+++ SOURCE DATA +++

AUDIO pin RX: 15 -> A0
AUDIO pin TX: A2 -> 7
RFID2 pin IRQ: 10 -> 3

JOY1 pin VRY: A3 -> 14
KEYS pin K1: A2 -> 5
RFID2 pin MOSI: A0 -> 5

+++

:: EXERCISE INSTRUCTIONS ::
Only one span is to be repeated: the line with "RFID2 pin IRQ: 10 -> 3" through the final line of the entries above, word for word.

:: SOLUTION BELOW ::
RFID2 pin IRQ: 10 -> 3

JOY1 pin VRY: A3 -> 14
KEYS pin K1: A2 -> 5
RFID2 pin MOSI: A0 -> 5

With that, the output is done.